- _Your objective_:
For the entries that follow, retype exactly the lines from the one containing "(682, 138) = (735, 447): white cheese -> none" to the one containing "(242, 173) = (331, 89): brown", inclusive, and only those. Images stay out of the copy.

- _Available data_:

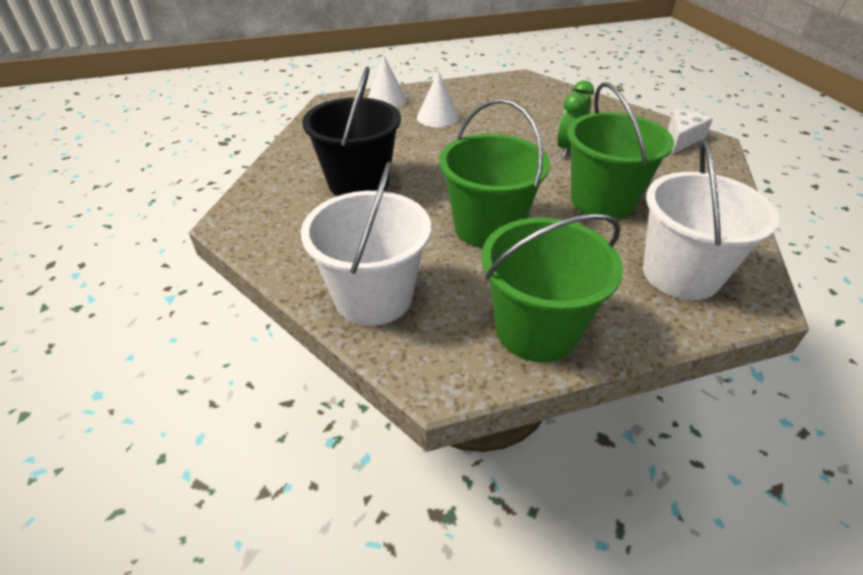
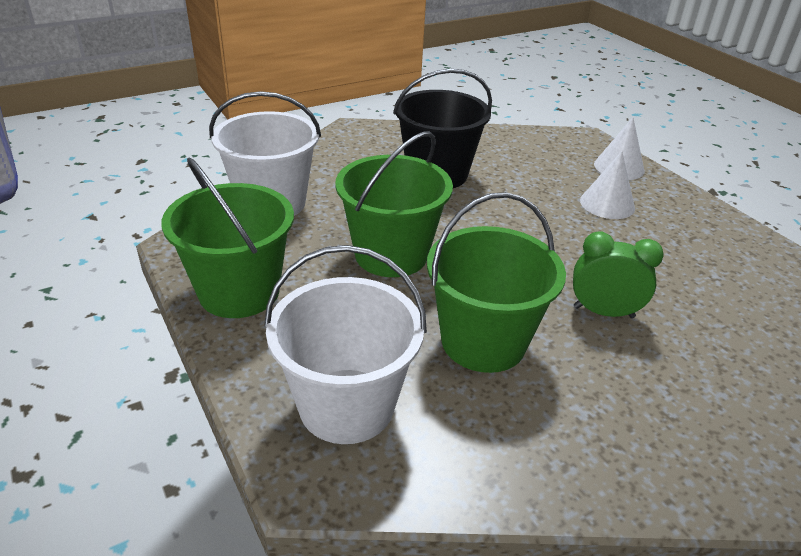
camera: 75 degrees right, 5 degrees down
(682, 138) = (735, 447): white cheese -> none

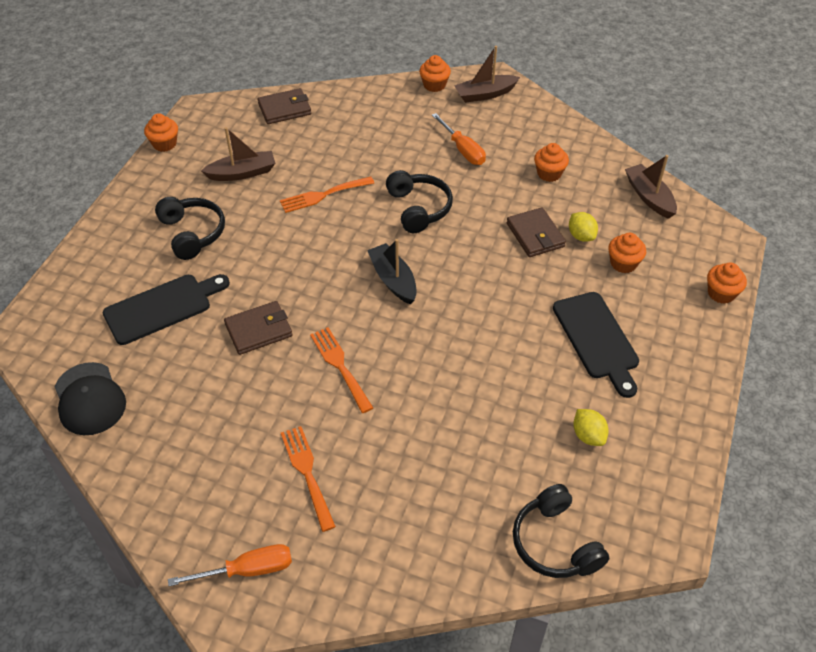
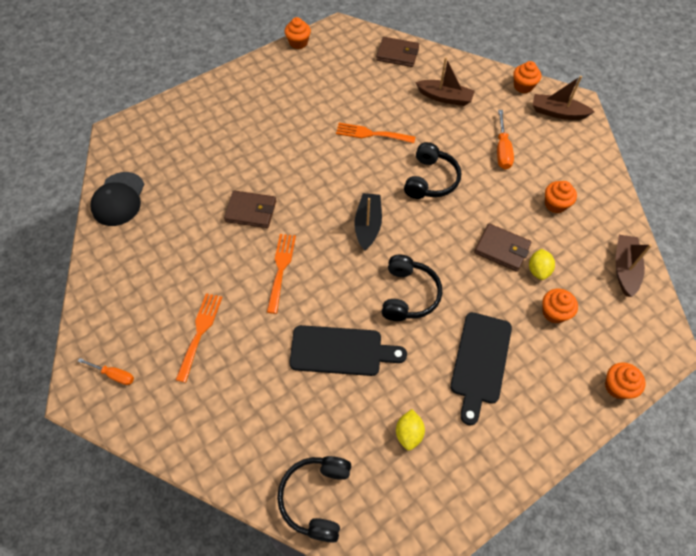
camera: 35 degrees right, 10 degrees up
(162, 307) = (206, 160): black cutting board -> black cutting board (341, 351)
(192, 233) = (265, 117): black headphones -> black headphones (408, 295)
(242, 173) = (331, 89): brown boat -> brown boat (445, 97)
(248, 570) = (114, 375): orange screwdriver -> orange screwdriver, size x0.66
(535, 235) = (502, 249): brown wallet -> brown wallet turned 75 degrees counterclockwise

- _Your solution_:
(682, 138) = (735, 447): white cheese -> none

camera: 35 degrees right, 10 degrees up
(162, 307) = (206, 160): black cutting board -> black cutting board (341, 351)
(192, 233) = (265, 117): black headphones -> black headphones (408, 295)
(242, 173) = (331, 89): brown boat -> brown boat (445, 97)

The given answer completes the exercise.